- WORK INSTRUCTIONS -
Return every line of the listing below that contains the string "kern". Case counts, so a line matches only if its letters have the same capitalization.

- PROVIDED RECORDS -
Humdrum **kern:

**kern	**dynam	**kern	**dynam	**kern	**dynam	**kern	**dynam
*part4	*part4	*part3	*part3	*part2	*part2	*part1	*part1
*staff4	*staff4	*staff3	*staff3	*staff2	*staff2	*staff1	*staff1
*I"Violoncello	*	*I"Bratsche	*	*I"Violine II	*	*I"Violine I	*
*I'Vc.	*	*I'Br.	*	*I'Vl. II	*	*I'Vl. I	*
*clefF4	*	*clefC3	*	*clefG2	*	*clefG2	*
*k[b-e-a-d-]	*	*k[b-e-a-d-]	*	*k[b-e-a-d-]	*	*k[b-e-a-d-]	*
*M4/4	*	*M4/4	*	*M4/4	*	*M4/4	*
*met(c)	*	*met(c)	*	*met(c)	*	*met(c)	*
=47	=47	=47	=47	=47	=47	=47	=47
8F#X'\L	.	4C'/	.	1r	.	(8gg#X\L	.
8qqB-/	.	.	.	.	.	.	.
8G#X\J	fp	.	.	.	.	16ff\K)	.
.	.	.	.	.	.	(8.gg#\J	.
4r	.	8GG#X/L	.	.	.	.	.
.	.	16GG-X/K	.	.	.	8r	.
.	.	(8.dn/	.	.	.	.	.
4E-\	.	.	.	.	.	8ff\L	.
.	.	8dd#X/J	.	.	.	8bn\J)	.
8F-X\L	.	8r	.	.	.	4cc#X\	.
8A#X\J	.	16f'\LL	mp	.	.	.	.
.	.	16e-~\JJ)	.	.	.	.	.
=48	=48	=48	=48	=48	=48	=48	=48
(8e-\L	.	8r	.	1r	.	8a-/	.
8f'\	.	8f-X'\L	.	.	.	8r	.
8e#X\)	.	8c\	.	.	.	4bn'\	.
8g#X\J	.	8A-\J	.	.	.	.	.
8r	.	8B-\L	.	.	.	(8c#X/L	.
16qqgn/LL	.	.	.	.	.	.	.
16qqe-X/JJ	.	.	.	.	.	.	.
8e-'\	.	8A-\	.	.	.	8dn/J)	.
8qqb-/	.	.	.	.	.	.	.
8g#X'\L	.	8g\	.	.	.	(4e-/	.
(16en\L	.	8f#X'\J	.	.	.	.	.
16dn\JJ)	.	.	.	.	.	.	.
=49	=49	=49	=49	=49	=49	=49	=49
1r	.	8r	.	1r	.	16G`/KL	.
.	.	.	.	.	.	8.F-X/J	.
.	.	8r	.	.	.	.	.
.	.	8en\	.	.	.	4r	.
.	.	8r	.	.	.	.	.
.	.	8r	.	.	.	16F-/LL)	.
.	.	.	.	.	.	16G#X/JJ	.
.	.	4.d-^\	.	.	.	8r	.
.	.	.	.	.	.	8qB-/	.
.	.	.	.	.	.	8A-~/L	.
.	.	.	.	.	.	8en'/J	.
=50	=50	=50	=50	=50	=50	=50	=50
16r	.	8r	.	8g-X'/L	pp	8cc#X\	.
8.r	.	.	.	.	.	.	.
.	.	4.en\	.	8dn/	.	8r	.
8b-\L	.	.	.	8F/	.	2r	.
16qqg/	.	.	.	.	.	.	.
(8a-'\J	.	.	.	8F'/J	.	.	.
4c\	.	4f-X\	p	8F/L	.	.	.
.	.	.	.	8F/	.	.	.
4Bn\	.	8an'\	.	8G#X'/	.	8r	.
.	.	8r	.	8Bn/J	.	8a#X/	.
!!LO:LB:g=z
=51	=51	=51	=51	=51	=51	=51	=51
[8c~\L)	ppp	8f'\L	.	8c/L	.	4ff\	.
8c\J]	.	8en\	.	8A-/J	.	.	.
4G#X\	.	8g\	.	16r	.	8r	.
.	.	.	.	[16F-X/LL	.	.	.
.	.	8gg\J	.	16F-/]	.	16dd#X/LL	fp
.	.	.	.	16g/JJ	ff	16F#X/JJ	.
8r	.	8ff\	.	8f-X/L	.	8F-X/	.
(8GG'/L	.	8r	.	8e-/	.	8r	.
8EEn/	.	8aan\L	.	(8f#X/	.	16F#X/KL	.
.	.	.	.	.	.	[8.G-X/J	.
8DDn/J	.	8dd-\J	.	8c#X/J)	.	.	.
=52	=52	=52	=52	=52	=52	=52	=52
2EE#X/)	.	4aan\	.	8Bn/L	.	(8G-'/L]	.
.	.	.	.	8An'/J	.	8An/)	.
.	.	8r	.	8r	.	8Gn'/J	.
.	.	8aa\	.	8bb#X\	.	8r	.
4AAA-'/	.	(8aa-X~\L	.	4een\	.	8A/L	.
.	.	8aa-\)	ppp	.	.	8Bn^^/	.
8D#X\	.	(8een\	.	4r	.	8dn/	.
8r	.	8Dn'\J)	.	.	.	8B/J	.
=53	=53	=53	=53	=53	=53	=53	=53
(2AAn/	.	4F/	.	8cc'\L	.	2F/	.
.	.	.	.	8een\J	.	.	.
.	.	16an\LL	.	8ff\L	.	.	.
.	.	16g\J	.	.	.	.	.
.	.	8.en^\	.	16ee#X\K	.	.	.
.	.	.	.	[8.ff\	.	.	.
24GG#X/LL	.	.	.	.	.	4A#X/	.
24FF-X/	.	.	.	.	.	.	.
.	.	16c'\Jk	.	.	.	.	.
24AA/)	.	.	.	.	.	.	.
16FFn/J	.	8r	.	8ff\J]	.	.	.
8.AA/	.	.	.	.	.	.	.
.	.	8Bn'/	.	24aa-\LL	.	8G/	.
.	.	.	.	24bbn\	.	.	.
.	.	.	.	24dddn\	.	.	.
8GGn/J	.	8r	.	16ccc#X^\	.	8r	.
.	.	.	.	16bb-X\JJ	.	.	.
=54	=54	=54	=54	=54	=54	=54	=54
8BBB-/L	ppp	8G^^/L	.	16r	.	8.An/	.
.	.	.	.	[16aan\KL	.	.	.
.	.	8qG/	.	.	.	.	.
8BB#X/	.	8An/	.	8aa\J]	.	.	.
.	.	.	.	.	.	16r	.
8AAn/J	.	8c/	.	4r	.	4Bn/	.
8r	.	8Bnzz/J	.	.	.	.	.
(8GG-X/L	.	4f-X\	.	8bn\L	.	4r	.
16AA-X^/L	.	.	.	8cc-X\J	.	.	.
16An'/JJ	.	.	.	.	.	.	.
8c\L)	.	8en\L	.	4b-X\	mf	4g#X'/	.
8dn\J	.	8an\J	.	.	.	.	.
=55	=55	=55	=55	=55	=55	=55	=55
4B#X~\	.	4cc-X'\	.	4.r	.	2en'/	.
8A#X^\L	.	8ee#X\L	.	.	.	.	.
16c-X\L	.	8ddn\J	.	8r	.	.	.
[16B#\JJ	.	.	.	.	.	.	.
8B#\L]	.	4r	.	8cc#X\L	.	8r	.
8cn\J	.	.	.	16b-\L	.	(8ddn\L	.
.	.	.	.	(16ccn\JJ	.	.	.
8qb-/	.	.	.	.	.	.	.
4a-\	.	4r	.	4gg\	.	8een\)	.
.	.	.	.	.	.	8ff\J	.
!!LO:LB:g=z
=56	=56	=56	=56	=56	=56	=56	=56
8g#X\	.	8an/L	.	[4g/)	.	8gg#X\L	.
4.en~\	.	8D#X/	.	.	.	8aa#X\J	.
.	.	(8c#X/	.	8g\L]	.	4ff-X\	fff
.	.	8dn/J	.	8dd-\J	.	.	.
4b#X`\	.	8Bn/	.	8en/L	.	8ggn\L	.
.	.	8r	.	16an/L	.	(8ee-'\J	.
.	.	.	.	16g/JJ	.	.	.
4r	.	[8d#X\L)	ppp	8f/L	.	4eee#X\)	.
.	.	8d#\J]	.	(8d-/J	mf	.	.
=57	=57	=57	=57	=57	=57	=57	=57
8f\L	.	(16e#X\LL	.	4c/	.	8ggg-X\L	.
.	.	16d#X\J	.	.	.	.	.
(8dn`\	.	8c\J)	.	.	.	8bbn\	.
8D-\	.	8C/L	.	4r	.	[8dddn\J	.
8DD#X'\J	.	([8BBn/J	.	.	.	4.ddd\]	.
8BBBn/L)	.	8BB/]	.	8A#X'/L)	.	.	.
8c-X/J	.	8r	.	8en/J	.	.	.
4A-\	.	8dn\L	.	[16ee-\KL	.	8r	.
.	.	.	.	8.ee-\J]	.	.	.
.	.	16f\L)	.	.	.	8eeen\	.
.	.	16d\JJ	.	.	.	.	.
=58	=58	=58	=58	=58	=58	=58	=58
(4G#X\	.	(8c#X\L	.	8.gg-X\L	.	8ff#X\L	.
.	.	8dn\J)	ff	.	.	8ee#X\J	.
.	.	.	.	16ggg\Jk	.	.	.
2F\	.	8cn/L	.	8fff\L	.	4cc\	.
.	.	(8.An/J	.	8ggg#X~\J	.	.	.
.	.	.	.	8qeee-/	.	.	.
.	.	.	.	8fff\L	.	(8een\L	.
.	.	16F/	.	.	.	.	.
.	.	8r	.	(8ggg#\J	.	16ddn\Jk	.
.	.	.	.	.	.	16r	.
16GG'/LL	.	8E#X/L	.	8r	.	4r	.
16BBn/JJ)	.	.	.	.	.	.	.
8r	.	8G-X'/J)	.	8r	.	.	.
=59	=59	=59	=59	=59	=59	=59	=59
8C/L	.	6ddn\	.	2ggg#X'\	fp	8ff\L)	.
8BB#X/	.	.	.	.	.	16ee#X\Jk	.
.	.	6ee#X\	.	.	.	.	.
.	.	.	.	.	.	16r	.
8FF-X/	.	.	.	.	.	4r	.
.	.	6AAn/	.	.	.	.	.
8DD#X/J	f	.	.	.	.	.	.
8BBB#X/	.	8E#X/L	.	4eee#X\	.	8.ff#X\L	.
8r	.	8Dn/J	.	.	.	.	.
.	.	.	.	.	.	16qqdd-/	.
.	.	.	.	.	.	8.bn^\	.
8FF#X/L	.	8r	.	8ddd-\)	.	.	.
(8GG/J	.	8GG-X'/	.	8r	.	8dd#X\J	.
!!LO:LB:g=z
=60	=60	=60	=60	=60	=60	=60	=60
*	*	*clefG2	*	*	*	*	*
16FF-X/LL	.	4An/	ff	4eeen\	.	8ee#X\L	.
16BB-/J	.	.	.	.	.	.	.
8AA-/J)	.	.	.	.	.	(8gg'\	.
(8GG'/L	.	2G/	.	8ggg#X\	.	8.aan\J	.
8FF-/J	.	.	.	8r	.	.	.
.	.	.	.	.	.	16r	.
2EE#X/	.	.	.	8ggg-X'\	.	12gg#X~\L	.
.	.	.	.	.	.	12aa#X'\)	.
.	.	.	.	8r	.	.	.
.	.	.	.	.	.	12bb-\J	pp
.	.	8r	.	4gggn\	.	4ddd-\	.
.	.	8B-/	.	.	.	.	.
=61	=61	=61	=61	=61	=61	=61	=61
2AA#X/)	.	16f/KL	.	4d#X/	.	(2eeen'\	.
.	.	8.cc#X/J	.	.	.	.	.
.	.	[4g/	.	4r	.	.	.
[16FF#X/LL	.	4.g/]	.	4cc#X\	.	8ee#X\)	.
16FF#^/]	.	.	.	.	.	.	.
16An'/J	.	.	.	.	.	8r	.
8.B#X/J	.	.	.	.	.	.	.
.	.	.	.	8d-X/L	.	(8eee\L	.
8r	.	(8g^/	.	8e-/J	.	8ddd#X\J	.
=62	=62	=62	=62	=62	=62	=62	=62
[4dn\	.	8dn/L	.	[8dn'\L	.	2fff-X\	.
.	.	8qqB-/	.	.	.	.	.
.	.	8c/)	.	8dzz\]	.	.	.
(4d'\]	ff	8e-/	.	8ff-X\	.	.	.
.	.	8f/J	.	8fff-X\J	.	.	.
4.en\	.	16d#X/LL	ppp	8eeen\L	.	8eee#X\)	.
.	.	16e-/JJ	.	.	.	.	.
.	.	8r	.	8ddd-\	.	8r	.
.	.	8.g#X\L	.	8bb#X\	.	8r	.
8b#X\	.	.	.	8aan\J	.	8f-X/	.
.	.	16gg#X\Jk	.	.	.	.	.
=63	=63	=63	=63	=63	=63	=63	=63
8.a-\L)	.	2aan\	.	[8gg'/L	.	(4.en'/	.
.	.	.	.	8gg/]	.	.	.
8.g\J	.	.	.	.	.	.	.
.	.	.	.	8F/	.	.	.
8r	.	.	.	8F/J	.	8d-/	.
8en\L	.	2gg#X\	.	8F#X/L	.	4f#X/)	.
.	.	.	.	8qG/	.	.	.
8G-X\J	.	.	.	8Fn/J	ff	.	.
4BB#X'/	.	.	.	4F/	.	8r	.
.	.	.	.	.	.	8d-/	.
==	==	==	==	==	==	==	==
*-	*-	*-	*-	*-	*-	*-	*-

- RESPONSE BELOW -
Humdrum **kern:
**kern	**dynam	**kern	**dynam	**kern	**dynam	**kern	**dynam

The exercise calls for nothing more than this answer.